::: Task input

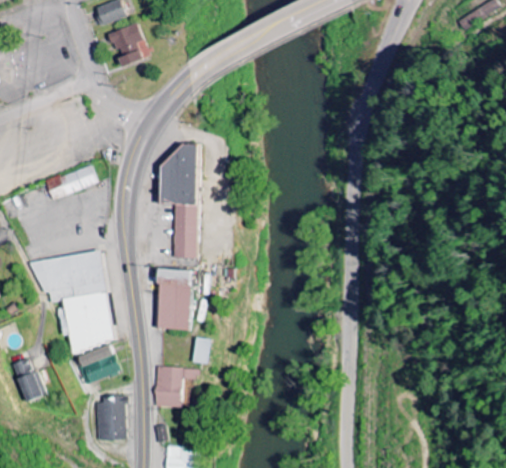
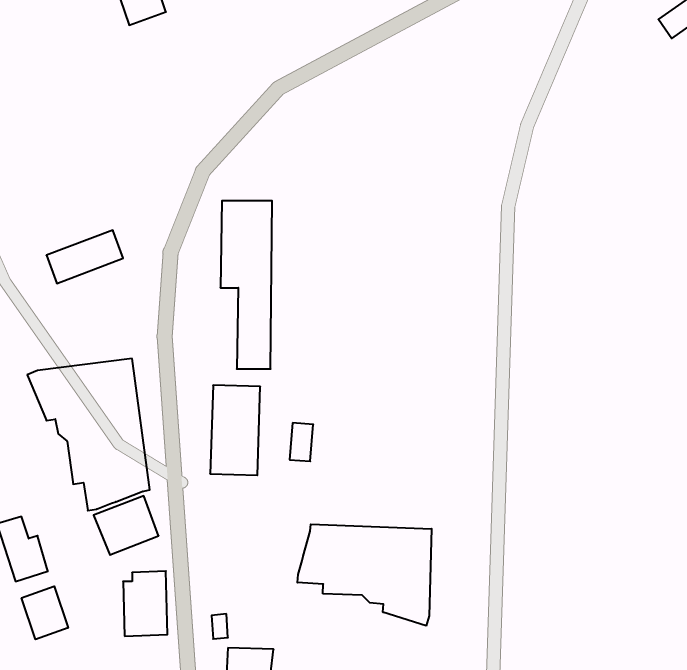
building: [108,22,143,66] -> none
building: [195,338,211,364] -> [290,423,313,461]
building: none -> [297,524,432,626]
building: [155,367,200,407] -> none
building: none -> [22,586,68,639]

::::::

The problem
Transcribe each entry exactly, pictures excluded.

Expected output
building: [108,22,143,66] -> none
building: [195,338,211,364] -> [290,423,313,461]
building: none -> [297,524,432,626]
building: [155,367,200,407] -> none
building: none -> [22,586,68,639]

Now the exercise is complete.